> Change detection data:

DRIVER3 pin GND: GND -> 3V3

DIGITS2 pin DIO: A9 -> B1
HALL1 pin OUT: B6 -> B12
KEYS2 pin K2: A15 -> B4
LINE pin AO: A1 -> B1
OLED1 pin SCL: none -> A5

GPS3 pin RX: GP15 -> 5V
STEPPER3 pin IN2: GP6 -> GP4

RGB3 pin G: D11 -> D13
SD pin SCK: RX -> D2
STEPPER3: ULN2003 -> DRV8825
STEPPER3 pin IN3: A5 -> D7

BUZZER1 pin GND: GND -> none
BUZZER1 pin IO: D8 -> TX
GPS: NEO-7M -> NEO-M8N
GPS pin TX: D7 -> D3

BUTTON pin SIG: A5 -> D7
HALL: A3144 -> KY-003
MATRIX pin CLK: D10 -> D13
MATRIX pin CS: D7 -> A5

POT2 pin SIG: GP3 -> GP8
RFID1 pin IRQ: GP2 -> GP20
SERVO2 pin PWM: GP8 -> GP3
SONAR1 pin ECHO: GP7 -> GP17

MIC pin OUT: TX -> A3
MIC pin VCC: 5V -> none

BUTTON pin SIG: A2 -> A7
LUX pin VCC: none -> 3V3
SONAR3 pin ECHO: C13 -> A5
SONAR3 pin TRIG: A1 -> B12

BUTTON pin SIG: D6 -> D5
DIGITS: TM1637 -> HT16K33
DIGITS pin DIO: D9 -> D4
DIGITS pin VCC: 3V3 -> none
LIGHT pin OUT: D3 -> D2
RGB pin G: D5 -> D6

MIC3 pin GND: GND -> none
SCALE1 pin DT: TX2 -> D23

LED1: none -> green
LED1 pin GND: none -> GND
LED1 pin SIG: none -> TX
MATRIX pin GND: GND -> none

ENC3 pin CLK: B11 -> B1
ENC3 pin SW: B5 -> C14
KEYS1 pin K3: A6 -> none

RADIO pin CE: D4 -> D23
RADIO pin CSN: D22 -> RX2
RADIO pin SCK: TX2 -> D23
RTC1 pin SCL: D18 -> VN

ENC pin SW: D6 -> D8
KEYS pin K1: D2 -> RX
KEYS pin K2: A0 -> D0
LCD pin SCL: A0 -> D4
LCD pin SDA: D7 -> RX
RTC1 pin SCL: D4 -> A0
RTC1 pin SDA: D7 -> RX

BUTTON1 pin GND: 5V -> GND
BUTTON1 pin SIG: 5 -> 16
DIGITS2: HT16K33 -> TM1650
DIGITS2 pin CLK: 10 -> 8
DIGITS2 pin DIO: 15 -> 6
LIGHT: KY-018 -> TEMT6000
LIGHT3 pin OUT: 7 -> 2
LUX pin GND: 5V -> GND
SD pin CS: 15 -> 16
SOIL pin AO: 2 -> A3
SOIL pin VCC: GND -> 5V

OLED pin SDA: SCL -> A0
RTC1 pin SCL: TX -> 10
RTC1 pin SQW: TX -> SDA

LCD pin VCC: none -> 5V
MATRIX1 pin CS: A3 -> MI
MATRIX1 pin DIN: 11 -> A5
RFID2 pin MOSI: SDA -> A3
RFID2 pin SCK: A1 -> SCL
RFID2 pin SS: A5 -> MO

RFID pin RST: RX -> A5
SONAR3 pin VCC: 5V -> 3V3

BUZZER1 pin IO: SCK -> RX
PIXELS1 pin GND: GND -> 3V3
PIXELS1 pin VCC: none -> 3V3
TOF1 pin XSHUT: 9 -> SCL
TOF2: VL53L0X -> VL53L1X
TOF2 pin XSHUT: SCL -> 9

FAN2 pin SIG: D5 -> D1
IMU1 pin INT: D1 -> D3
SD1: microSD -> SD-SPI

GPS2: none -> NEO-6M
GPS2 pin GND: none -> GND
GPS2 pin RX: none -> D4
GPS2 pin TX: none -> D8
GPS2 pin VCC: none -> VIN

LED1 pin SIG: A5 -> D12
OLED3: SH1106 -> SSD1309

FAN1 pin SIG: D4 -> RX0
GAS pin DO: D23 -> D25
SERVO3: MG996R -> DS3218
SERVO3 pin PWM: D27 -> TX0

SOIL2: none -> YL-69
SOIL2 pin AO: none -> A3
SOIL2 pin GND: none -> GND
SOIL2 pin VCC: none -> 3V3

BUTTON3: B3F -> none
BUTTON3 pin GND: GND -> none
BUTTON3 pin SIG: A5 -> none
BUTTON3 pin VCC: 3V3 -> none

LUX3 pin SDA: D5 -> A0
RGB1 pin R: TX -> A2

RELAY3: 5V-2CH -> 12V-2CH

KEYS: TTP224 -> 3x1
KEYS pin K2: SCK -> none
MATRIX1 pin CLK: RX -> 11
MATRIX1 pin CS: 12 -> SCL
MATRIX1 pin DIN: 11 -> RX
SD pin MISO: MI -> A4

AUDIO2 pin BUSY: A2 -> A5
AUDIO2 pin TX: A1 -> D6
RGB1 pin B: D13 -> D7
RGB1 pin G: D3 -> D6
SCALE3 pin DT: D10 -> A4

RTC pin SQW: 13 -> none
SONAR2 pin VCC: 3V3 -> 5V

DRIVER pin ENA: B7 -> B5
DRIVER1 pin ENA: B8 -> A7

> Exercise description: Write out word for word only the lines from the start of the entries down to the line with "GAS pin DO: D23 -> D25", please, including both ends.

> Output for this task:
DRIVER3 pin GND: GND -> 3V3

DIGITS2 pin DIO: A9 -> B1
HALL1 pin OUT: B6 -> B12
KEYS2 pin K2: A15 -> B4
LINE pin AO: A1 -> B1
OLED1 pin SCL: none -> A5

GPS3 pin RX: GP15 -> 5V
STEPPER3 pin IN2: GP6 -> GP4

RGB3 pin G: D11 -> D13
SD pin SCK: RX -> D2
STEPPER3: ULN2003 -> DRV8825
STEPPER3 pin IN3: A5 -> D7

BUZZER1 pin GND: GND -> none
BUZZER1 pin IO: D8 -> TX
GPS: NEO-7M -> NEO-M8N
GPS pin TX: D7 -> D3

BUTTON pin SIG: A5 -> D7
HALL: A3144 -> KY-003
MATRIX pin CLK: D10 -> D13
MATRIX pin CS: D7 -> A5

POT2 pin SIG: GP3 -> GP8
RFID1 pin IRQ: GP2 -> GP20
SERVO2 pin PWM: GP8 -> GP3
SONAR1 pin ECHO: GP7 -> GP17

MIC pin OUT: TX -> A3
MIC pin VCC: 5V -> none

BUTTON pin SIG: A2 -> A7
LUX pin VCC: none -> 3V3
SONAR3 pin ECHO: C13 -> A5
SONAR3 pin TRIG: A1 -> B12

BUTTON pin SIG: D6 -> D5
DIGITS: TM1637 -> HT16K33
DIGITS pin DIO: D9 -> D4
DIGITS pin VCC: 3V3 -> none
LIGHT pin OUT: D3 -> D2
RGB pin G: D5 -> D6

MIC3 pin GND: GND -> none
SCALE1 pin DT: TX2 -> D23

LED1: none -> green
LED1 pin GND: none -> GND
LED1 pin SIG: none -> TX
MATRIX pin GND: GND -> none

ENC3 pin CLK: B11 -> B1
ENC3 pin SW: B5 -> C14
KEYS1 pin K3: A6 -> none

RADIO pin CE: D4 -> D23
RADIO pin CSN: D22 -> RX2
RADIO pin SCK: TX2 -> D23
RTC1 pin SCL: D18 -> VN

ENC pin SW: D6 -> D8
KEYS pin K1: D2 -> RX
KEYS pin K2: A0 -> D0
LCD pin SCL: A0 -> D4
LCD pin SDA: D7 -> RX
RTC1 pin SCL: D4 -> A0
RTC1 pin SDA: D7 -> RX

BUTTON1 pin GND: 5V -> GND
BUTTON1 pin SIG: 5 -> 16
DIGITS2: HT16K33 -> TM1650
DIGITS2 pin CLK: 10 -> 8
DIGITS2 pin DIO: 15 -> 6
LIGHT: KY-018 -> TEMT6000
LIGHT3 pin OUT: 7 -> 2
LUX pin GND: 5V -> GND
SD pin CS: 15 -> 16
SOIL pin AO: 2 -> A3
SOIL pin VCC: GND -> 5V

OLED pin SDA: SCL -> A0
RTC1 pin SCL: TX -> 10
RTC1 pin SQW: TX -> SDA

LCD pin VCC: none -> 5V
MATRIX1 pin CS: A3 -> MI
MATRIX1 pin DIN: 11 -> A5
RFID2 pin MOSI: SDA -> A3
RFID2 pin SCK: A1 -> SCL
RFID2 pin SS: A5 -> MO

RFID pin RST: RX -> A5
SONAR3 pin VCC: 5V -> 3V3

BUZZER1 pin IO: SCK -> RX
PIXELS1 pin GND: GND -> 3V3
PIXELS1 pin VCC: none -> 3V3
TOF1 pin XSHUT: 9 -> SCL
TOF2: VL53L0X -> VL53L1X
TOF2 pin XSHUT: SCL -> 9

FAN2 pin SIG: D5 -> D1
IMU1 pin INT: D1 -> D3
SD1: microSD -> SD-SPI

GPS2: none -> NEO-6M
GPS2 pin GND: none -> GND
GPS2 pin RX: none -> D4
GPS2 pin TX: none -> D8
GPS2 pin VCC: none -> VIN

LED1 pin SIG: A5 -> D12
OLED3: SH1106 -> SSD1309

FAN1 pin SIG: D4 -> RX0
GAS pin DO: D23 -> D25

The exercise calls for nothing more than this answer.